> **WHAT YOU NEED TO DO**: For every line in the records that has the word "violet", make a copy.

> **EXERCISE INPUTS**:

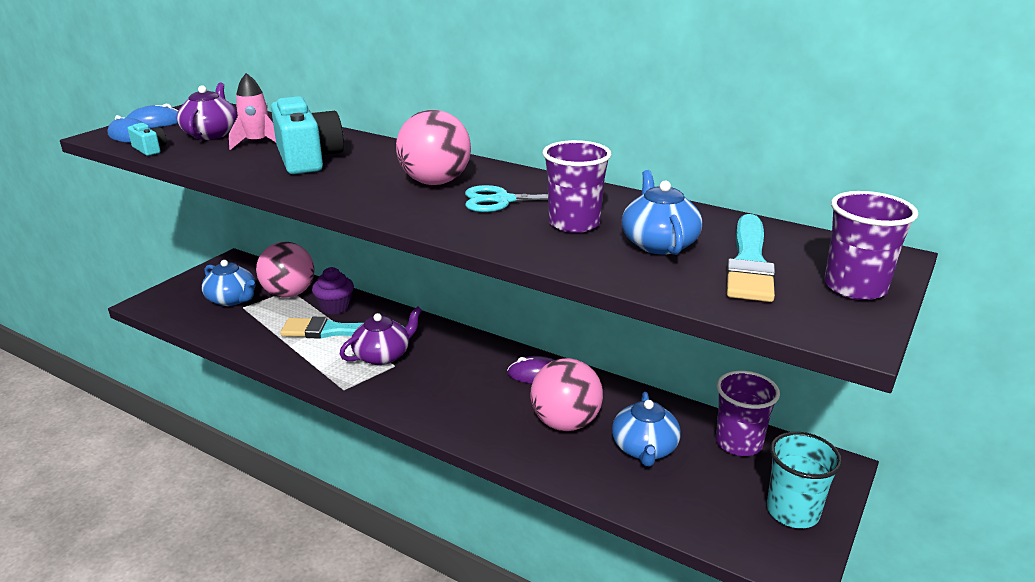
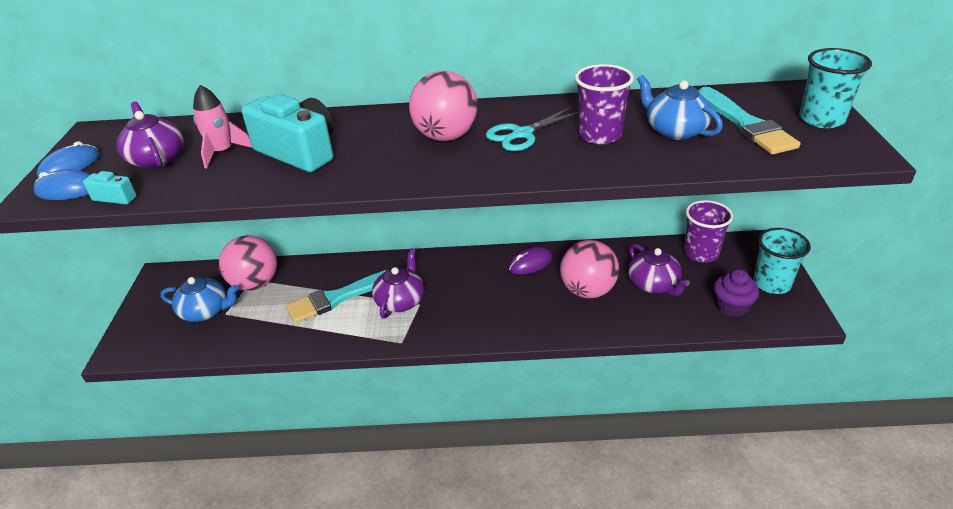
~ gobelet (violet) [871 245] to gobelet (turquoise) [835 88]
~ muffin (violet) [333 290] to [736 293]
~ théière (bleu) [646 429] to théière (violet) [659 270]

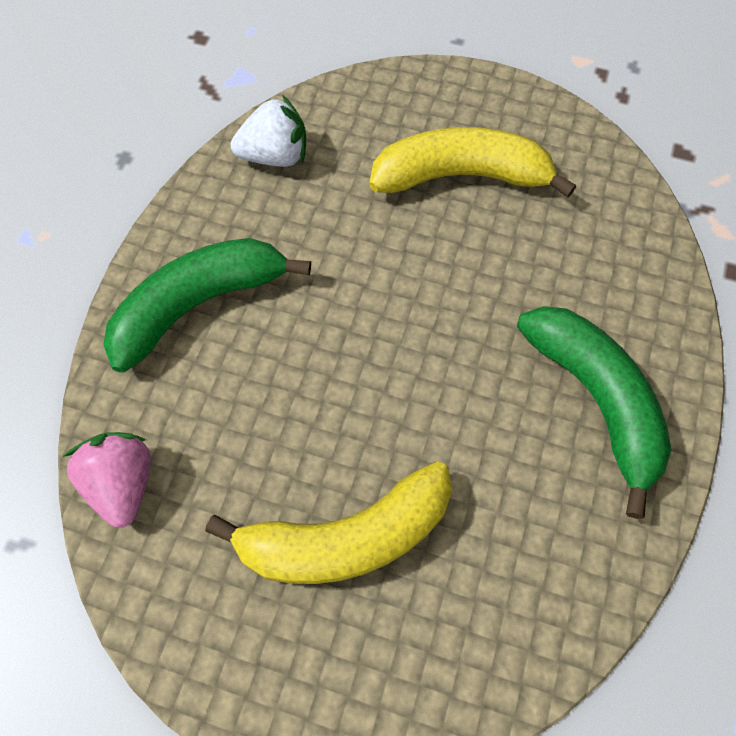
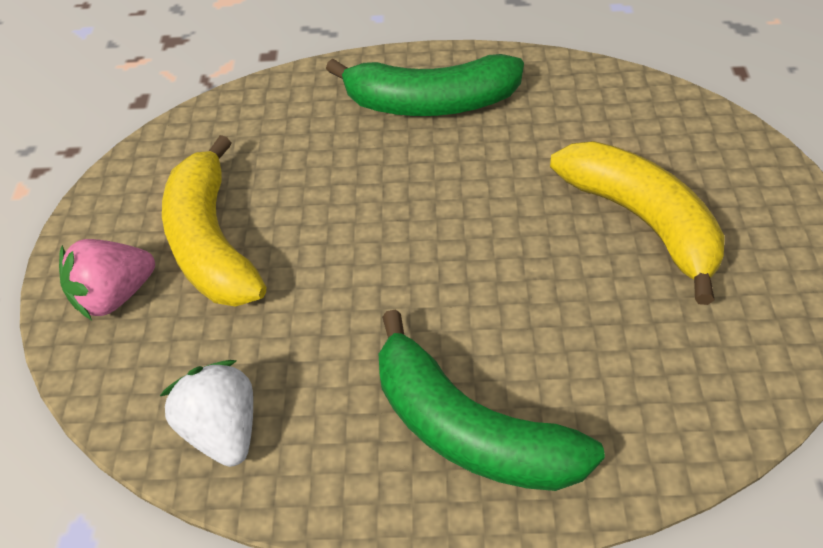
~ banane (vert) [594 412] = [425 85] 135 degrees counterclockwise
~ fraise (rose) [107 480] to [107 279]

> **ANSWER SPACE**:
~ gobelet (violet) [871 245] to gobelet (turquoise) [835 88]
~ muffin (violet) [333 290] to [736 293]
~ théière (bleu) [646 429] to théière (violet) [659 270]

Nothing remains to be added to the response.